PROBLEM STATEMENT: What appears from the first line of the data below through the line containing "yellow spoon: [433,112,502,148]", both included, should be copied exactly, and nothing else.

SUPPLIED ENTRIES:
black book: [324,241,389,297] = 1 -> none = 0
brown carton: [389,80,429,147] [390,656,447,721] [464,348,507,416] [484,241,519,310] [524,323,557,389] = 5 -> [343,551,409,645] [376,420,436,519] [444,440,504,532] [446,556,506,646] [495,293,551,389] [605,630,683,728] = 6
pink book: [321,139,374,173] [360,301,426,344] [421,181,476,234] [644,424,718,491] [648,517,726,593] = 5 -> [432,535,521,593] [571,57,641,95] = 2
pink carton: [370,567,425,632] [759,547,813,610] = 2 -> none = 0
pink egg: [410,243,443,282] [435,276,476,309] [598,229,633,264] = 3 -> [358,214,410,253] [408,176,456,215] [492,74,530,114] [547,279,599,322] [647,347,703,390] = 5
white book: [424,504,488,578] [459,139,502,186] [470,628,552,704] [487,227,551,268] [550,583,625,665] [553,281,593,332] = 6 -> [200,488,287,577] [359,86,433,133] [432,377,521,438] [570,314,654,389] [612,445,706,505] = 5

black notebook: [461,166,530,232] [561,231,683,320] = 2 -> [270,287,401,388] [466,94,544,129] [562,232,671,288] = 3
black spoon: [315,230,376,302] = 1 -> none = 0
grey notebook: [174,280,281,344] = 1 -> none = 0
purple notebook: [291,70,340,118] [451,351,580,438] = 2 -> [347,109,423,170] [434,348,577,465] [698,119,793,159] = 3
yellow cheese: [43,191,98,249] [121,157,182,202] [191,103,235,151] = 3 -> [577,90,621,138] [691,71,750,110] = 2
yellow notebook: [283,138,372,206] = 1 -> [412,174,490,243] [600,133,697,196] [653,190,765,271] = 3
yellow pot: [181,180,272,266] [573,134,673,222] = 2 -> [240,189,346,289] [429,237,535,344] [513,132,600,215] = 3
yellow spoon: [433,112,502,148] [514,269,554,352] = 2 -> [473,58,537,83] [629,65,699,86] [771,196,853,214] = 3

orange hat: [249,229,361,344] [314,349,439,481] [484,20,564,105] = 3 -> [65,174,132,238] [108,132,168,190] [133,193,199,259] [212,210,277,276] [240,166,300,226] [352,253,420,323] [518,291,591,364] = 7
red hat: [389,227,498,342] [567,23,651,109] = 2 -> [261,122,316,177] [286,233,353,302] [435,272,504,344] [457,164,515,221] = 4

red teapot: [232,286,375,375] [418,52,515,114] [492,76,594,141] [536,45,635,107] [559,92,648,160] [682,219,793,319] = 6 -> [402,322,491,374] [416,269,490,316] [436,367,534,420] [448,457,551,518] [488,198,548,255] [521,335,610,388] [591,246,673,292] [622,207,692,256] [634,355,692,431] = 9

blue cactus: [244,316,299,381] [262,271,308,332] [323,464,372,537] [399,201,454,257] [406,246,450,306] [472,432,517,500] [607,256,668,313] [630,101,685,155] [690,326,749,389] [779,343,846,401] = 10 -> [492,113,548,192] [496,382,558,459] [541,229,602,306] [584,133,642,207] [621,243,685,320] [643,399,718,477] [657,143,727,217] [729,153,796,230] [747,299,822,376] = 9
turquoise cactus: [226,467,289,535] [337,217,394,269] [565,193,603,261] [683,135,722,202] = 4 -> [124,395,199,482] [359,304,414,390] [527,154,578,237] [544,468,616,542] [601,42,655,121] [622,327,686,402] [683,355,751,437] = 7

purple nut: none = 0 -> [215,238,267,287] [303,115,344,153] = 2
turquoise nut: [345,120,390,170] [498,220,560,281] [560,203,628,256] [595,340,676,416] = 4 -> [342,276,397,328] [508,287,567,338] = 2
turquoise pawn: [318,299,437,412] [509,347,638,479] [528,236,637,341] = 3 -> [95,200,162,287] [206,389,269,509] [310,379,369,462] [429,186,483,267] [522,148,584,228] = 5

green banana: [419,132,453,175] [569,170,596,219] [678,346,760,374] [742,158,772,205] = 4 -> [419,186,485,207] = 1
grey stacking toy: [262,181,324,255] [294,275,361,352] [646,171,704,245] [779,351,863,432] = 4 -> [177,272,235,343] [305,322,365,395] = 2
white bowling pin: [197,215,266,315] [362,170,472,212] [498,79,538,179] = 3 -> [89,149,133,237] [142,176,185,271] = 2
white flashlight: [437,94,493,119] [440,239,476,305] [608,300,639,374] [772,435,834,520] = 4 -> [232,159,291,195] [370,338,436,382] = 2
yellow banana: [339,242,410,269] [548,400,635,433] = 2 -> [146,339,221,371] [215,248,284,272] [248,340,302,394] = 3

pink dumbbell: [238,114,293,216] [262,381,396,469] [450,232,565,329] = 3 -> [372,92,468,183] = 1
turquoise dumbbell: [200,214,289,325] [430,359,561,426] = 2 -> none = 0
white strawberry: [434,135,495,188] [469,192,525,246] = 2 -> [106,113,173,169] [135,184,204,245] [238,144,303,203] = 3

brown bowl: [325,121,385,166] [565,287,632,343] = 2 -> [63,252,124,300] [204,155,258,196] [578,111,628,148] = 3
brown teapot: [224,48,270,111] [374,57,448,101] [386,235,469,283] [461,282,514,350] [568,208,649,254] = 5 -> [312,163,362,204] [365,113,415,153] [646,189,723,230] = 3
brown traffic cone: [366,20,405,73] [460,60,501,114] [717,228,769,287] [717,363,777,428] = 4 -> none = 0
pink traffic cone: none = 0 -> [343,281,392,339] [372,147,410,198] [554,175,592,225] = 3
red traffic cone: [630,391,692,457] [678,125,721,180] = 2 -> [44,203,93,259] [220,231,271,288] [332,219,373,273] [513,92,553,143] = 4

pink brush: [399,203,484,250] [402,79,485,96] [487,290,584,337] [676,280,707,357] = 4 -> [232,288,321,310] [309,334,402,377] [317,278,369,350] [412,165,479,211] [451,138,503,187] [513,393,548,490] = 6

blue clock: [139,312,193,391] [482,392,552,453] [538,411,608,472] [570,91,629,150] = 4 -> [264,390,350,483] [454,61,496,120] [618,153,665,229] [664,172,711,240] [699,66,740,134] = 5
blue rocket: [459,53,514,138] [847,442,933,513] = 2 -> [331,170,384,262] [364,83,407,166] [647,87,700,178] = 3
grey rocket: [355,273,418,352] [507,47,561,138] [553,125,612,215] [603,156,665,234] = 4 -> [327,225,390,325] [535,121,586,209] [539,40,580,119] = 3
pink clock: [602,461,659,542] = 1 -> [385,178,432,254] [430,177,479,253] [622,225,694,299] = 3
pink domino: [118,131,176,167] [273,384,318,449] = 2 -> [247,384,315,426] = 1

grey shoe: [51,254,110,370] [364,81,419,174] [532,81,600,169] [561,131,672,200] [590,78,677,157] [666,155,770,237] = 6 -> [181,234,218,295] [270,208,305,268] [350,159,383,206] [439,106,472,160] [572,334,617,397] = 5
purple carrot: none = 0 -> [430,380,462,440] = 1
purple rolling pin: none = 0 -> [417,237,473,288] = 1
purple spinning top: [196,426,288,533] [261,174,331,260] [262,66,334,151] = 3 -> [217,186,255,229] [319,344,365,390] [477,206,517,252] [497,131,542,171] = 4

REPLY:
black book: [324,241,389,297] = 1 -> none = 0
brown carton: [389,80,429,147] [390,656,447,721] [464,348,507,416] [484,241,519,310] [524,323,557,389] = 5 -> [343,551,409,645] [376,420,436,519] [444,440,504,532] [446,556,506,646] [495,293,551,389] [605,630,683,728] = 6
pink book: [321,139,374,173] [360,301,426,344] [421,181,476,234] [644,424,718,491] [648,517,726,593] = 5 -> [432,535,521,593] [571,57,641,95] = 2
pink carton: [370,567,425,632] [759,547,813,610] = 2 -> none = 0
pink egg: [410,243,443,282] [435,276,476,309] [598,229,633,264] = 3 -> [358,214,410,253] [408,176,456,215] [492,74,530,114] [547,279,599,322] [647,347,703,390] = 5
white book: [424,504,488,578] [459,139,502,186] [470,628,552,704] [487,227,551,268] [550,583,625,665] [553,281,593,332] = 6 -> [200,488,287,577] [359,86,433,133] [432,377,521,438] [570,314,654,389] [612,445,706,505] = 5

black notebook: [461,166,530,232] [561,231,683,320] = 2 -> [270,287,401,388] [466,94,544,129] [562,232,671,288] = 3
black spoon: [315,230,376,302] = 1 -> none = 0
grey notebook: [174,280,281,344] = 1 -> none = 0
purple notebook: [291,70,340,118] [451,351,580,438] = 2 -> [347,109,423,170] [434,348,577,465] [698,119,793,159] = 3
yellow cheese: [43,191,98,249] [121,157,182,202] [191,103,235,151] = 3 -> [577,90,621,138] [691,71,750,110] = 2
yellow notebook: [283,138,372,206] = 1 -> [412,174,490,243] [600,133,697,196] [653,190,765,271] = 3
yellow pot: [181,180,272,266] [573,134,673,222] = 2 -> [240,189,346,289] [429,237,535,344] [513,132,600,215] = 3
yellow spoon: [433,112,502,148] [514,269,554,352] = 2 -> [473,58,537,83] [629,65,699,86] [771,196,853,214] = 3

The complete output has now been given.